** start of Dataset records **
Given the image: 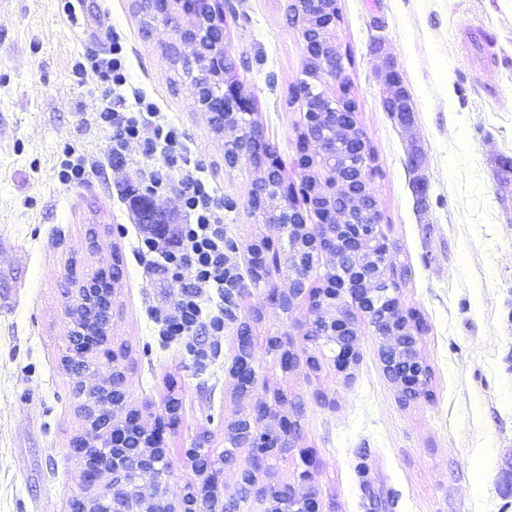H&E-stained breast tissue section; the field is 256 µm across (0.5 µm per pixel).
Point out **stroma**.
Instances as JSON below:
<instances>
[{
    "label": "stroma",
    "instance_id": "1",
    "mask_svg": "<svg viewBox=\"0 0 512 512\" xmlns=\"http://www.w3.org/2000/svg\"><path fill=\"white\" fill-rule=\"evenodd\" d=\"M223 9L234 78L304 207L296 87L305 56L287 0H225ZM338 9L347 83L324 89L355 97L375 153L382 230L407 269L398 299L422 327L426 397L400 400L366 323L351 378L337 373L330 346L301 334L307 299L287 314L271 304V289L288 286L276 268L260 283L243 280L225 300L232 319L223 335L207 337L206 366L162 341L151 311L171 306L191 272L171 276L135 249L140 226L122 192L145 188L143 174L167 160L138 147L112 160L110 133L96 120L110 91L92 72L77 73V63L110 56L120 40L130 89L155 102L157 122L182 131L187 159L233 202L224 227L243 270L247 244L266 241L276 255L287 244L252 213L258 173L225 164L223 137L166 50L171 24L144 23L133 0H0V237L15 246L0 253V290L15 300L0 313V512H71L77 499L114 494L110 477L83 481L72 442L84 429L86 397L62 361L73 280L103 267L116 275L110 340L122 354L128 408L151 426L176 407L163 435L170 500L199 481L186 449L201 444L222 455L225 417L260 399L273 410L271 424L291 414L300 422L295 448L273 460L265 481L308 474L320 512H373L377 496L387 512H512V177L499 170L512 159V0H338ZM477 21L490 29L489 50L465 39ZM388 62L414 107L407 127L383 107ZM71 147L87 159L78 185L60 178ZM243 323L254 338L257 384L238 397L229 369ZM276 337L297 359L292 370L269 345ZM311 353L320 370L307 367Z\"/></svg>",
    "mask_w": 512,
    "mask_h": 512
}]
</instances>
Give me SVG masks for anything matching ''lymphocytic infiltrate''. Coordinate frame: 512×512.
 I'll return each instance as SVG.
<instances>
[{"mask_svg":"<svg viewBox=\"0 0 512 512\" xmlns=\"http://www.w3.org/2000/svg\"><path fill=\"white\" fill-rule=\"evenodd\" d=\"M92 70L114 92L96 115L98 122L112 132L114 159H122L130 147L140 146L177 160L183 143L175 126L155 123V105L145 95L128 99L120 92L127 82L122 46H114L111 58L93 62ZM179 193L184 223L144 225L137 248L158 254L168 270L186 267L192 271V281L181 286L172 310L158 312L156 319L161 335L185 341L188 354L202 364L210 352L197 342L198 332L204 330L212 336L224 333L223 316L204 317L202 294L207 289L220 294L224 289L239 287L242 274L230 255L223 203L200 177L190 173L180 178Z\"/></svg>","mask_w":512,"mask_h":512,"instance_id":"1","label":"lymphocytic infiltrate"}]
</instances>
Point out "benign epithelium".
I'll list each match as a JSON object with an SVG mask.
<instances>
[{
    "label": "benign epithelium",
    "mask_w": 512,
    "mask_h": 512,
    "mask_svg": "<svg viewBox=\"0 0 512 512\" xmlns=\"http://www.w3.org/2000/svg\"><path fill=\"white\" fill-rule=\"evenodd\" d=\"M143 3L149 8L146 11L139 9L138 13L149 21L168 19L176 5L189 16L186 23L174 26V37L168 44L174 57L195 60L205 55L207 66L217 70L231 60L224 47L223 23L216 17L215 0H135L137 7ZM288 11L295 21L306 56L304 78L298 83L297 97L303 117L301 136L313 147L312 153L302 159V166L308 170L303 194L316 222L307 223L303 212L293 205L277 207L263 191L253 194L251 206L260 223L280 224L295 230L294 237L288 239V291L274 290L270 299L282 310H290L304 294L306 270L317 258L326 257L332 266L343 261L340 273L324 283V288L316 294L310 310L312 319L305 325V330L322 326L321 338L336 347L334 366L345 373L356 357L359 322L367 321L374 326L388 324L389 332L379 337L384 372L400 391L417 387L423 392L428 384L424 375L428 367L420 357L418 328L403 314L397 298L382 296L384 289L380 288L379 277L365 274L361 269L373 260L370 251L372 235L361 228L350 238H340L336 231V226L343 223L338 211L340 205L372 222L381 217L368 174L359 173L353 188L347 187L339 177L331 180L325 175L328 166L336 165L339 157L336 137L325 133L328 117H333L348 133L342 141L343 147L355 154L368 151V142L360 132L357 110L342 106L337 99L319 89L323 80L339 82L345 75L334 38L336 0H288ZM385 81L388 86L385 110L412 115L413 108L404 91L400 72L393 66L386 67ZM201 106L210 113L211 123L224 132L226 161L233 165L251 162L263 141L259 127L245 133L240 125L228 121V117L247 111L242 97L237 93L224 95L220 112L211 111L204 102ZM110 278V270L103 268L88 281H73L74 288L70 289L71 300L66 309L71 325L70 338L63 360L79 378L77 384L82 391L86 389L85 377L91 369L89 355L101 351L112 363L108 381L89 389V400L82 407L89 432L76 442V448L86 458V484L91 486L103 476L110 475L118 492L110 505L96 499L80 500L74 512H144L142 489L145 487L151 489L155 512H228L227 505L219 503L218 494L207 478L202 486L188 491L179 506L162 504L168 463L160 452L149 462L132 466L125 459L106 463L97 459L95 449L114 447L127 431L141 425L139 411L123 407V372L117 364V352L101 350L107 342L111 297L114 296ZM238 345L240 354L230 369V376L237 391L247 393L256 378L248 333L238 334ZM401 361L420 369L417 378L410 379L395 369L396 363ZM271 414V408L259 402L251 411L237 412L227 421V431L236 447L252 449L241 472L238 490L254 495L265 506L263 512H319V505L307 486L308 476H301V481L293 484H265L259 480L276 453L293 447L297 430V424L292 422L279 432L264 425Z\"/></svg>",
    "instance_id": "obj_1"
}]
</instances>
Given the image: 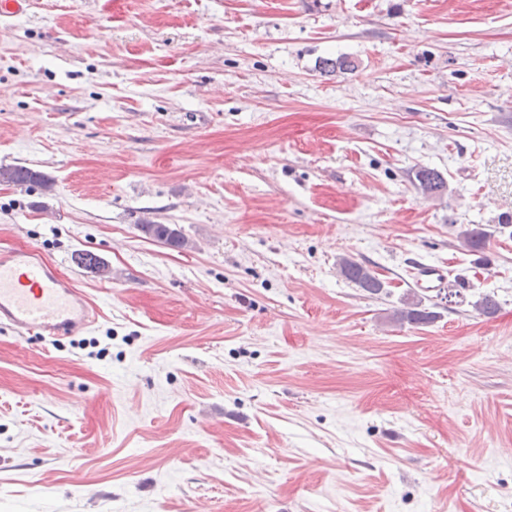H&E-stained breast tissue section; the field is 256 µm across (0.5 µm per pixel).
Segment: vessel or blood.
<instances>
[{"label":"vessel or blood","instance_id":"b4317fda","mask_svg":"<svg viewBox=\"0 0 512 512\" xmlns=\"http://www.w3.org/2000/svg\"><path fill=\"white\" fill-rule=\"evenodd\" d=\"M422 291L441 290L447 283L444 269L415 265L411 271ZM97 310L41 252L22 247L0 252V325L21 333L64 337L90 326Z\"/></svg>","mask_w":512,"mask_h":512}]
</instances>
** end of Dataset records **
Take the line holding "Segment: vessel or blood." and all lines after it through the end of the data, and set them down exactly.

Segment: vessel or blood.
<instances>
[{"label":"vessel or blood","instance_id":"b4317fda","mask_svg":"<svg viewBox=\"0 0 512 512\" xmlns=\"http://www.w3.org/2000/svg\"><path fill=\"white\" fill-rule=\"evenodd\" d=\"M422 291L441 290L447 283L444 269L415 265L411 271ZM97 310L41 252L22 247L0 252V325L21 333L64 337L90 326Z\"/></svg>","mask_w":512,"mask_h":512}]
</instances>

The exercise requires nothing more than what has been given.